**EXTRACTED RECORDS:**

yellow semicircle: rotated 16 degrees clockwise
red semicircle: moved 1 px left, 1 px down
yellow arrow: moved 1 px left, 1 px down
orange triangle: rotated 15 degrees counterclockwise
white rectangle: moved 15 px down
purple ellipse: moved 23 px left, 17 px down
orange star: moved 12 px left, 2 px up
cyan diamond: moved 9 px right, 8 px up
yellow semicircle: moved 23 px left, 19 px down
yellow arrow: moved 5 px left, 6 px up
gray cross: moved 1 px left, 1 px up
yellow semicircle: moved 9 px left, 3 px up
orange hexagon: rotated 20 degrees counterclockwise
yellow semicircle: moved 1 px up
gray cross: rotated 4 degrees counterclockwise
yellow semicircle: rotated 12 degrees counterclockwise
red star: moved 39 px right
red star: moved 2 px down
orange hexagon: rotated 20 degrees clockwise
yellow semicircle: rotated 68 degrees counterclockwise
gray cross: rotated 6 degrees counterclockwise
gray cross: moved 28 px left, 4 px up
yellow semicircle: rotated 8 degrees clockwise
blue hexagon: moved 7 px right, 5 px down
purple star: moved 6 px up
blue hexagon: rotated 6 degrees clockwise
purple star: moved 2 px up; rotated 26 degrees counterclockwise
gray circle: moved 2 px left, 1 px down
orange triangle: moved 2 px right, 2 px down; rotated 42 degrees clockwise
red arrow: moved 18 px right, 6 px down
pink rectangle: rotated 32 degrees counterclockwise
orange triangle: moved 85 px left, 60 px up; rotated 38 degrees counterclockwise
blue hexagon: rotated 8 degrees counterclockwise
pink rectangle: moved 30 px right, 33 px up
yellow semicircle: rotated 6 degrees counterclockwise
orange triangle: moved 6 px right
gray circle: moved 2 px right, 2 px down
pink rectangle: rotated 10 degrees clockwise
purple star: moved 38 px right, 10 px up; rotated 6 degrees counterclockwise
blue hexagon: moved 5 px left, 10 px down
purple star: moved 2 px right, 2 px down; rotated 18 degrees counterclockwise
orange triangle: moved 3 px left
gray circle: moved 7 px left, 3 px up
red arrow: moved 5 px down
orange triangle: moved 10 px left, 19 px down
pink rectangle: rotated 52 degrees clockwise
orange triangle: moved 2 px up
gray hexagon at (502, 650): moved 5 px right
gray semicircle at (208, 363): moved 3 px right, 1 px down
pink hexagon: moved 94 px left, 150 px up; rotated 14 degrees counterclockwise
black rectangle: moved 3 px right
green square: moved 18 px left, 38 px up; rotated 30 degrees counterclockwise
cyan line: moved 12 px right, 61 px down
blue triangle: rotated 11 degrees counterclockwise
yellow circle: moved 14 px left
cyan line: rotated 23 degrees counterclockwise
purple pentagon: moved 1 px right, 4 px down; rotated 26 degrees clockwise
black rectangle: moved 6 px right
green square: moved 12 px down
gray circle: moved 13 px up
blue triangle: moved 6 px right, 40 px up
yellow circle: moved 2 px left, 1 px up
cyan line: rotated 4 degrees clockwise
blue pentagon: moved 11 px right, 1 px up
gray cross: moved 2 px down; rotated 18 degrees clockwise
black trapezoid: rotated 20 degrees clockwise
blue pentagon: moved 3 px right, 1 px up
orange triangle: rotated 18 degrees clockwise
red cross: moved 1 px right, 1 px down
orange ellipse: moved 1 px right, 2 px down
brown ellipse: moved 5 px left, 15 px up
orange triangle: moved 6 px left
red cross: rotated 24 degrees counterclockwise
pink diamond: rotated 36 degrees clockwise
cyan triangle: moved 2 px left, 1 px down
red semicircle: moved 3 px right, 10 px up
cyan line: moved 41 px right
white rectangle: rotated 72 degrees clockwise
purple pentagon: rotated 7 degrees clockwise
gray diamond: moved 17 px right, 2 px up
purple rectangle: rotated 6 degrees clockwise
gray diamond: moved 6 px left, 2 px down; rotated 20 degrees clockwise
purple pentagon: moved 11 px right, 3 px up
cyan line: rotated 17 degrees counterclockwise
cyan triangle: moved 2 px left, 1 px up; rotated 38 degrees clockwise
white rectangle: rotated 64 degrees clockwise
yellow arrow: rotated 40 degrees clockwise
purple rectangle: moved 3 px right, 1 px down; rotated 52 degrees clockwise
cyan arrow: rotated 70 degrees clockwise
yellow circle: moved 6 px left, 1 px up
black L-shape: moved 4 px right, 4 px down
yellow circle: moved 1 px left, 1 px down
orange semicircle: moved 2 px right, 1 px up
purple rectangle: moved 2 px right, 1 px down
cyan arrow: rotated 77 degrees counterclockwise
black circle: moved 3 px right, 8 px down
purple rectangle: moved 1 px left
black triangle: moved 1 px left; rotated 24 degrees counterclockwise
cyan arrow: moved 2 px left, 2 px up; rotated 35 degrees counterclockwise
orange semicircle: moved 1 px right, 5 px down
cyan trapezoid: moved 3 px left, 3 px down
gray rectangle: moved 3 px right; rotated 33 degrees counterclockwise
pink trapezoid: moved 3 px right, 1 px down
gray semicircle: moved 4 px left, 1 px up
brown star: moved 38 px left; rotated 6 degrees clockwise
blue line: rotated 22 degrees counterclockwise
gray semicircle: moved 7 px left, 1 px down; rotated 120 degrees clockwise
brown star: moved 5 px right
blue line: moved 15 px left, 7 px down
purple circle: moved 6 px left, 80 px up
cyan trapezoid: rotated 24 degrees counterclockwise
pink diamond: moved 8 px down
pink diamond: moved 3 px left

**AIM:** Please render the rows above as a Markdown table with the columns "No." and "Line", giving each non-blank line its row number and its text.

**ANSWER TO THE PROBLEM:**
| No. | Line |
|---|---|
| 1 | yellow semicircle: rotated 16 degrees clockwise |
| 2 | red semicircle: moved 1 px left, 1 px down |
| 3 | yellow arrow: moved 1 px left, 1 px down |
| 4 | orange triangle: rotated 15 degrees counterclockwise |
| 5 | white rectangle: moved 15 px down |
| 6 | purple ellipse: moved 23 px left, 17 px down |
| 7 | orange star: moved 12 px left, 2 px up |
| 8 | cyan diamond: moved 9 px right, 8 px up |
| 9 | yellow semicircle: moved 23 px left, 19 px down |
| 10 | yellow arrow: moved 5 px left, 6 px up |
| 11 | gray cross: moved 1 px left, 1 px up |
| 12 | yellow semicircle: moved 9 px left, 3 px up |
| 13 | orange hexagon: rotated 20 degrees counterclockwise |
| 14 | yellow semicircle: moved 1 px up |
| 15 | gray cross: rotated 4 degrees counterclockwise |
| 16 | yellow semicircle: rotated 12 degrees counterclockwise |
| 17 | red star: moved 39 px right |
| 18 | red star: moved 2 px down |
| 19 | orange hexagon: rotated 20 degrees clockwise |
| 20 | yellow semicircle: rotated 68 degrees counterclockwise |
| 21 | gray cross: rotated 6 degrees counterclockwise |
| 22 | gray cross: moved 28 px left, 4 px up |
| 23 | yellow semicircle: rotated 8 degrees clockwise |
| 24 | blue hexagon: moved 7 px right, 5 px down |
| 25 | purple star: moved 6 px up |
| 26 | blue hexagon: rotated 6 degrees clockwise |
| 27 | purple star: moved 2 px up; rotated 26 degrees counterclockwise |
| 28 | gray circle: moved 2 px left, 1 px down |
| 29 | orange triangle: moved 2 px right, 2 px down; rotated 42 degrees clockwise |
| 30 | red arrow: moved 18 px right, 6 px down |
| 31 | pink rectangle: rotated 32 degrees counterclockwise |
| 32 | orange triangle: moved 85 px left, 60 px up; rotated 38 degrees counterclockwise |
| 33 | blue hexagon: rotated 8 degrees counterclockwise |
| 34 | pink rectangle: moved 30 px right, 33 px up |
| 35 | yellow semicircle: rotated 6 degrees counterclockwise |
| 36 | orange triangle: moved 6 px right |
| 37 | gray circle: moved 2 px right, 2 px down |
| 38 | pink rectangle: rotated 10 degrees clockwise |
| 39 | purple star: moved 38 px right, 10 px up; rotated 6 degrees counterclockwise |
| 40 | blue hexagon: moved 5 px left, 10 px down |
| 41 | purple star: moved 2 px right, 2 px down; rotated 18 degrees counterclockwise |
| 42 | orange triangle: moved 3 px left |
| 43 | gray circle: moved 7 px left, 3 px up |
| 44 | red arrow: moved 5 px down |
| 45 | orange triangle: moved 10 px left, 19 px down |
| 46 | pink rectangle: rotated 52 degrees clockwise |
| 47 | orange triangle: moved 2 px up |
| 48 | gray hexagon at (502, 650): moved 5 px right |
| 49 | gray semicircle at (208, 363): moved 3 px right, 1 px down |
| 50 | pink hexagon: moved 94 px left, 150 px up; rotated 14 degrees counterclockwise |
| 51 | black rectangle: moved 3 px right |
| 52 | green square: moved 18 px left, 38 px up; rotated 30 degrees counterclockwise |
| 53 | cyan line: moved 12 px right, 61 px down |
| 54 | blue triangle: rotated 11 degrees counterclockwise |
| 55 | yellow circle: moved 14 px left |
| 56 | cyan line: rotated 23 degrees counterclockwise |
| 57 | purple pentagon: moved 1 px right, 4 px down; rotated 26 degrees clockwise |
| 58 | black rectangle: moved 6 px right |
| 59 | green square: moved 12 px down |
| 60 | gray circle: moved 13 px up |
| 61 | blue triangle: moved 6 px right, 40 px up |
| 62 | yellow circle: moved 2 px left, 1 px up |
| 63 | cyan line: rotated 4 degrees clockwise |
| 64 | blue pentagon: moved 11 px right, 1 px up |
| 65 | gray cross: moved 2 px down; rotated 18 degrees clockwise |
| 66 | black trapezoid: rotated 20 degrees clockwise |
| 67 | blue pentagon: moved 3 px right, 1 px up |
| 68 | orange triangle: rotated 18 degrees clockwise |
| 69 | red cross: moved 1 px right, 1 px down |
| 70 | orange ellipse: moved 1 px right, 2 px down |
| 71 | brown ellipse: moved 5 px left, 15 px up |
| 72 | orange triangle: moved 6 px left |
| 73 | red cross: rotated 24 degrees counterclockwise |
| 74 | pink diamond: rotated 36 degrees clockwise |
| 75 | cyan triangle: moved 2 px left, 1 px down |
| 76 | red semicircle: moved 3 px right, 10 px up |
| 77 | cyan line: moved 41 px right |
| 78 | white rectangle: rotated 72 degrees clockwise |
| 79 | purple pentagon: rotated 7 degrees clockwise |
| 80 | gray diamond: moved 17 px right, 2 px up |
| 81 | purple rectangle: rotated 6 degrees clockwise |
| 82 | gray diamond: moved 6 px left, 2 px down; rotated 20 degrees clockwise |
| 83 | purple pentagon: moved 11 px right, 3 px up |
| 84 | cyan line: rotated 17 degrees counterclockwise |
| 85 | cyan triangle: moved 2 px left, 1 px up; rotated 38 degrees clockwise |
| 86 | white rectangle: rotated 64 degrees clockwise |
| 87 | yellow arrow: rotated 40 degrees clockwise |
| 88 | purple rectangle: moved 3 px right, 1 px down; rotated 52 degrees clockwise |
| 89 | cyan arrow: rotated 70 degrees clockwise |
| 90 | yellow circle: moved 6 px left, 1 px up |
| 91 | black L-shape: moved 4 px right, 4 px down |
| 92 | yellow circle: moved 1 px left, 1 px down |
| 93 | orange semicircle: moved 2 px right, 1 px up |
| 94 | purple rectangle: moved 2 px right, 1 px down |
| 95 | cyan arrow: rotated 77 degrees counterclockwise |
| 96 | black circle: moved 3 px right, 8 px down |
| 97 | purple rectangle: moved 1 px left |
| 98 | black triangle: moved 1 px left; rotated 24 degrees counterclockwise |
| 99 | cyan arrow: moved 2 px left, 2 px up; rotated 35 degrees counterclockwise |
| 100 | orange semicircle: moved 1 px right, 5 px down |
| 101 | cyan trapezoid: moved 3 px left, 3 px down |
| 102 | gray rectangle: moved 3 px right; rotated 33 degrees counterclockwise |
| 103 | pink trapezoid: moved 3 px right, 1 px down |
| 104 | gray semicircle: moved 4 px left, 1 px up |
| 105 | brown star: moved 38 px left; rotated 6 degrees clockwise |
| 106 | blue line: rotated 22 degrees counterclockwise |
| 107 | gray semicircle: moved 7 px left, 1 px down; rotated 120 degrees clockwise |
| 108 | brown star: moved 5 px right |
| 109 | blue line: moved 15 px left, 7 px down |
| 110 | purple circle: moved 6 px left, 80 px up |
| 111 | cyan trapezoid: rotated 24 degrees counterclockwise |
| 112 | pink diamond: moved 8 px down |
| 113 | pink diamond: moved 3 px left |